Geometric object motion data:
»»
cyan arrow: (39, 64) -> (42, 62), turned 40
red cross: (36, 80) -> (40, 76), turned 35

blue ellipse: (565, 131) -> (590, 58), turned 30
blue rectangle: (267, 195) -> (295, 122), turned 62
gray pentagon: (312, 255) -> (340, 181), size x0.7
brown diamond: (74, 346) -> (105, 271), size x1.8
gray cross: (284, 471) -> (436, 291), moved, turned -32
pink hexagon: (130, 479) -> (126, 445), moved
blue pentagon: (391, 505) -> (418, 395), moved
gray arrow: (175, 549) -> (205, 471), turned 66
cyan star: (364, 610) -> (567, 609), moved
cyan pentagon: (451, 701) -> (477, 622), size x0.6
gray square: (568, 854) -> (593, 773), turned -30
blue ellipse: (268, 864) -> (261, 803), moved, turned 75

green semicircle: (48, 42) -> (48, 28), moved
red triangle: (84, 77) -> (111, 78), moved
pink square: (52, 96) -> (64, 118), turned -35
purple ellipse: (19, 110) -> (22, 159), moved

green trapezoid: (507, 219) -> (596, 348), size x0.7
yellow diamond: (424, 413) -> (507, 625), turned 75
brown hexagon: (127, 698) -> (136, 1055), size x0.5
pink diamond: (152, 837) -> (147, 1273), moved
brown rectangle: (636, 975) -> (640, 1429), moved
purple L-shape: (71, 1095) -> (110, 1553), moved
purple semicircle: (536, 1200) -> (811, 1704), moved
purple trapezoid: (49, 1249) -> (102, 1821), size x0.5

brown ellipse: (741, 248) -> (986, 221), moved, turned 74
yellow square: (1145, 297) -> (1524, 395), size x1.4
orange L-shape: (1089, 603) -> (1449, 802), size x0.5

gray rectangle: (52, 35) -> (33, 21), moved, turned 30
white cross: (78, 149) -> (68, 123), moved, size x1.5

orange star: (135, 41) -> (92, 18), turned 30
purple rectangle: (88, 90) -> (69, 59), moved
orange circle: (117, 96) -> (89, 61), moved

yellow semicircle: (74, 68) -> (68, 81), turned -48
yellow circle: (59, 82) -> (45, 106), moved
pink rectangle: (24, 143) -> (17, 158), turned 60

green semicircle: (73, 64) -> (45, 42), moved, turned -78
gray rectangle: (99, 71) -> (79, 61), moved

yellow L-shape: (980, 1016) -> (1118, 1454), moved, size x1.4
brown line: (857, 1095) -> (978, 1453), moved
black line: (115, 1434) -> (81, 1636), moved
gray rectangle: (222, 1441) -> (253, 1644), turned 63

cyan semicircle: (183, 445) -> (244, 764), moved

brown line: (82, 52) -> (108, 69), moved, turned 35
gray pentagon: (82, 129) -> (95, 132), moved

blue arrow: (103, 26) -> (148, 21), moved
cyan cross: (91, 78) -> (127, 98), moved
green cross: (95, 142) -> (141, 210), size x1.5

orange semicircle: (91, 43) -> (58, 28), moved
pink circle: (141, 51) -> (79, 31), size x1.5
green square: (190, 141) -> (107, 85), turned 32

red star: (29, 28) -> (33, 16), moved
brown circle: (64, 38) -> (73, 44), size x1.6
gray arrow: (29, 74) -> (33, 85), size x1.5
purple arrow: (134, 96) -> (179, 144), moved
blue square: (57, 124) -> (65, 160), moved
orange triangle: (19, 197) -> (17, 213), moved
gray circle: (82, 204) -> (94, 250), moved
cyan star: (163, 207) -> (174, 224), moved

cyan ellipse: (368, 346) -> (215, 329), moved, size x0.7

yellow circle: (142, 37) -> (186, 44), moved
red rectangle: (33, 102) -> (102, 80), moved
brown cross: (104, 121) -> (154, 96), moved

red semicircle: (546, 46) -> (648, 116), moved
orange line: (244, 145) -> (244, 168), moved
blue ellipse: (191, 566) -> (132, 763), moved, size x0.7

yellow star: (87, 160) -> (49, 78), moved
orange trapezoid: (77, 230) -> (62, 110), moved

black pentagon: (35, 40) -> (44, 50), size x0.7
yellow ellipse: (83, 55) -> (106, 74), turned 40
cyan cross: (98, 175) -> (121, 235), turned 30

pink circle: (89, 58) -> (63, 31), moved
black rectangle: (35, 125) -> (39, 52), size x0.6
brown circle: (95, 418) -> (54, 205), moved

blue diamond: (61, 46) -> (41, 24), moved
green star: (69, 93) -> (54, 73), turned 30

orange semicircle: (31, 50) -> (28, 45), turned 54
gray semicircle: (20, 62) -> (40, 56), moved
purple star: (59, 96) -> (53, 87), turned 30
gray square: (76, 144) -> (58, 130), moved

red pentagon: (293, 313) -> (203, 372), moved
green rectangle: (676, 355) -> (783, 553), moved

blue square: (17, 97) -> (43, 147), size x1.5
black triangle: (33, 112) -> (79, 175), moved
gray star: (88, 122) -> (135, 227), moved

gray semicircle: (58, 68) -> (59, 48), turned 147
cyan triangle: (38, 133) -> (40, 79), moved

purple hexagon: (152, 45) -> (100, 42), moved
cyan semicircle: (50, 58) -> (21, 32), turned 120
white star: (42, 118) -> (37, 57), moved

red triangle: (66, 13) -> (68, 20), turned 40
««
Problem description:
The full set of records must be output again exactly.

Reply to the task:
cyan arrow: (39, 64) -> (42, 62), turned 40
red cross: (36, 80) -> (40, 76), turned 35

blue ellipse: (565, 131) -> (590, 58), turned 30
blue rectangle: (267, 195) -> (295, 122), turned 62
gray pentagon: (312, 255) -> (340, 181), size x0.7
brown diamond: (74, 346) -> (105, 271), size x1.8
gray cross: (284, 471) -> (436, 291), moved, turned -32
pink hexagon: (130, 479) -> (126, 445), moved
blue pentagon: (391, 505) -> (418, 395), moved
gray arrow: (175, 549) -> (205, 471), turned 66
cyan star: (364, 610) -> (567, 609), moved
cyan pentagon: (451, 701) -> (477, 622), size x0.6
gray square: (568, 854) -> (593, 773), turned -30
blue ellipse: (268, 864) -> (261, 803), moved, turned 75

green semicircle: (48, 42) -> (48, 28), moved
red triangle: (84, 77) -> (111, 78), moved
pink square: (52, 96) -> (64, 118), turned -35
purple ellipse: (19, 110) -> (22, 159), moved

green trapezoid: (507, 219) -> (596, 348), size x0.7
yellow diamond: (424, 413) -> (507, 625), turned 75
brown hexagon: (127, 698) -> (136, 1055), size x0.5
pink diamond: (152, 837) -> (147, 1273), moved
brown rectangle: (636, 975) -> (640, 1429), moved
purple L-shape: (71, 1095) -> (110, 1553), moved
purple semicircle: (536, 1200) -> (811, 1704), moved
purple trapezoid: (49, 1249) -> (102, 1821), size x0.5

brown ellipse: (741, 248) -> (986, 221), moved, turned 74
yellow square: (1145, 297) -> (1524, 395), size x1.4
orange L-shape: (1089, 603) -> (1449, 802), size x0.5

gray rectangle: (52, 35) -> (33, 21), moved, turned 30
white cross: (78, 149) -> (68, 123), moved, size x1.5

orange star: (135, 41) -> (92, 18), turned 30
purple rectangle: (88, 90) -> (69, 59), moved
orange circle: (117, 96) -> (89, 61), moved

yellow semicircle: (74, 68) -> (68, 81), turned -48
yellow circle: (59, 82) -> (45, 106), moved
pink rectangle: (24, 143) -> (17, 158), turned 60

green semicircle: (73, 64) -> (45, 42), moved, turned -78
gray rectangle: (99, 71) -> (79, 61), moved

yellow L-shape: (980, 1016) -> (1118, 1454), moved, size x1.4
brown line: (857, 1095) -> (978, 1453), moved
black line: (115, 1434) -> (81, 1636), moved
gray rectangle: (222, 1441) -> (253, 1644), turned 63

cyan semicircle: (183, 445) -> (244, 764), moved

brown line: (82, 52) -> (108, 69), moved, turned 35
gray pentagon: (82, 129) -> (95, 132), moved

blue arrow: (103, 26) -> (148, 21), moved
cyan cross: (91, 78) -> (127, 98), moved
green cross: (95, 142) -> (141, 210), size x1.5

orange semicircle: (91, 43) -> (58, 28), moved
pink circle: (141, 51) -> (79, 31), size x1.5
green square: (190, 141) -> (107, 85), turned 32

red star: (29, 28) -> (33, 16), moved
brown circle: (64, 38) -> (73, 44), size x1.6
gray arrow: (29, 74) -> (33, 85), size x1.5
purple arrow: (134, 96) -> (179, 144), moved
blue square: (57, 124) -> (65, 160), moved
orange triangle: (19, 197) -> (17, 213), moved
gray circle: (82, 204) -> (94, 250), moved
cyan star: (163, 207) -> (174, 224), moved

cyan ellipse: (368, 346) -> (215, 329), moved, size x0.7

yellow circle: (142, 37) -> (186, 44), moved
red rectangle: (33, 102) -> (102, 80), moved
brown cross: (104, 121) -> (154, 96), moved

red semicircle: (546, 46) -> (648, 116), moved
orange line: (244, 145) -> (244, 168), moved
blue ellipse: (191, 566) -> (132, 763), moved, size x0.7

yellow star: (87, 160) -> (49, 78), moved
orange trapezoid: (77, 230) -> (62, 110), moved

black pentagon: (35, 40) -> (44, 50), size x0.7
yellow ellipse: (83, 55) -> (106, 74), turned 40
cyan cross: (98, 175) -> (121, 235), turned 30

pink circle: (89, 58) -> (63, 31), moved
black rectangle: (35, 125) -> (39, 52), size x0.6
brown circle: (95, 418) -> (54, 205), moved

blue diamond: (61, 46) -> (41, 24), moved
green star: (69, 93) -> (54, 73), turned 30

orange semicircle: (31, 50) -> (28, 45), turned 54
gray semicircle: (20, 62) -> (40, 56), moved
purple star: (59, 96) -> (53, 87), turned 30
gray square: (76, 144) -> (58, 130), moved

red pentagon: (293, 313) -> (203, 372), moved
green rectangle: (676, 355) -> (783, 553), moved

blue square: (17, 97) -> (43, 147), size x1.5
black triangle: (33, 112) -> (79, 175), moved
gray star: (88, 122) -> (135, 227), moved

gray semicircle: (58, 68) -> (59, 48), turned 147
cyan triangle: (38, 133) -> (40, 79), moved

purple hexagon: (152, 45) -> (100, 42), moved
cyan semicircle: (50, 58) -> (21, 32), turned 120
white star: (42, 118) -> (37, 57), moved

red triangle: (66, 13) -> (68, 20), turned 40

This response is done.